▸ Goal of the exercise
Every record must appear in your copy exactly as written, with no pictures.

▸ Images with polygon outlines
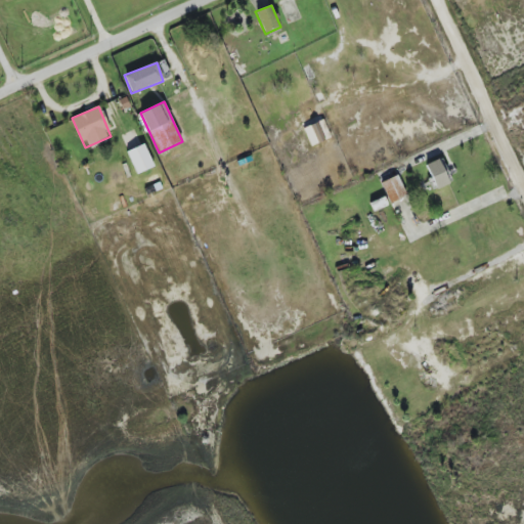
[(331,137),(322,120),(303,128),(311,146),(331,137)]
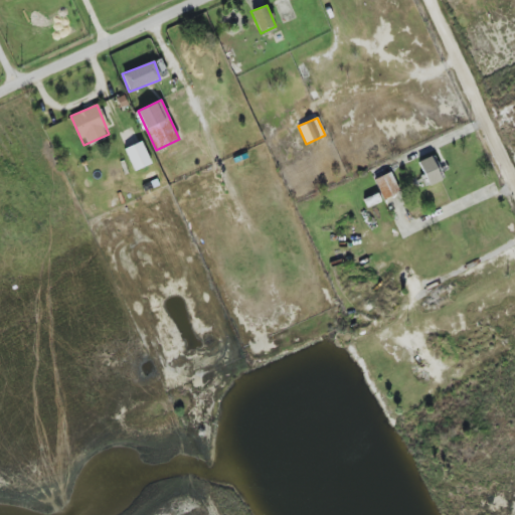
[(151,164),(142,142),(124,149),(134,171),(151,164)]
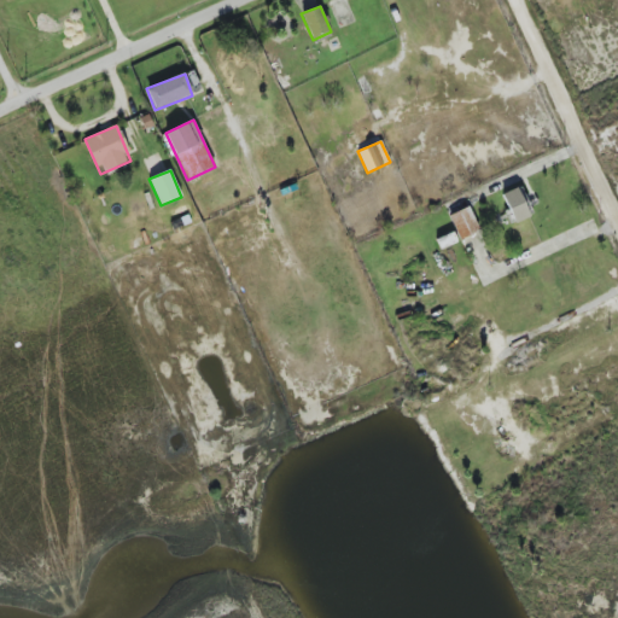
[(532,215),(519,186),(501,194),(513,223),(532,215)]
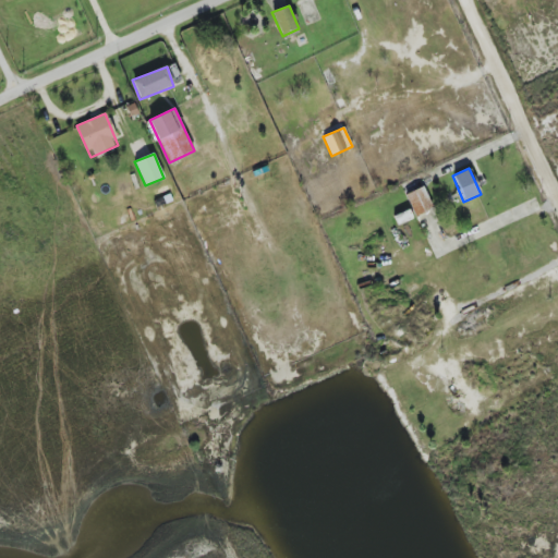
[(433,209),(423,186),(405,194),(415,217),(433,209)]
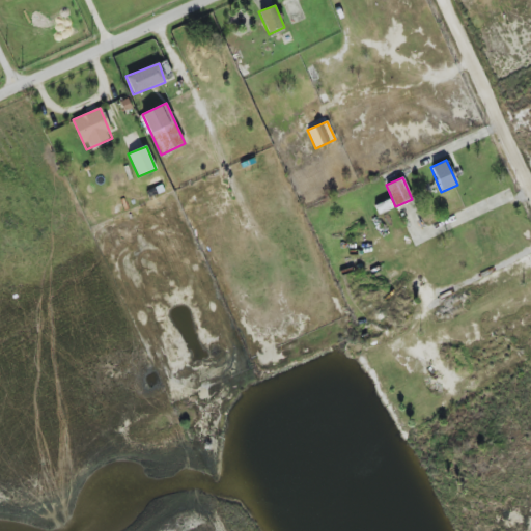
[(378,213),(390,208),(388,201),(375,205),(378,213)]
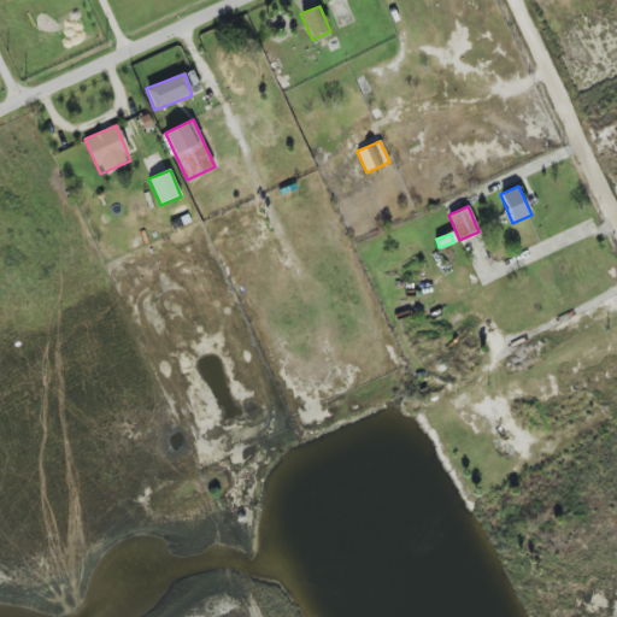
All buildings are outlined.
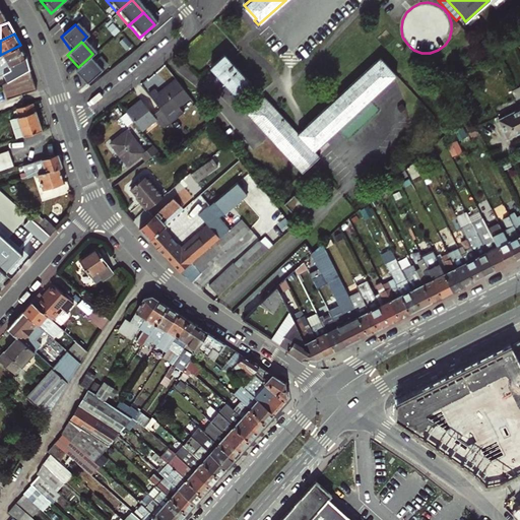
[(7,80),(29,68),(26,55),(20,45),(0,55),(0,69),(1,69),(7,80)]
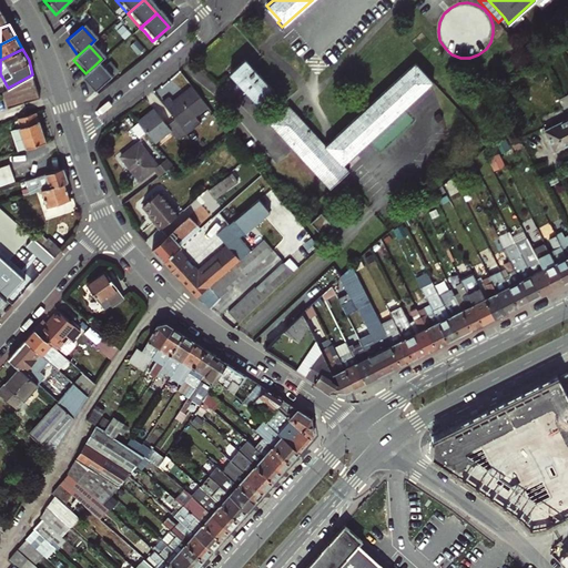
[(256,103),(272,89),(244,59),(230,73),(256,103)]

▸ Finished task
[(331,137),(322,120),(303,128),(311,146),(331,137)]
[(151,164),(142,142),(124,149),(134,171),(151,164)]
[(532,215),(519,186),(501,194),(513,223),(532,215)]
[(433,209),(423,186),(405,194),(415,217),(433,209)]
[(378,213),(390,208),(388,201),(375,205),(378,213)]
All buildings are outlined.
[(7,80),(29,68),(26,55),(20,45),(0,55),(0,69),(1,69),(7,80)]
[(256,103),(272,89),(244,59),(230,73),(256,103)]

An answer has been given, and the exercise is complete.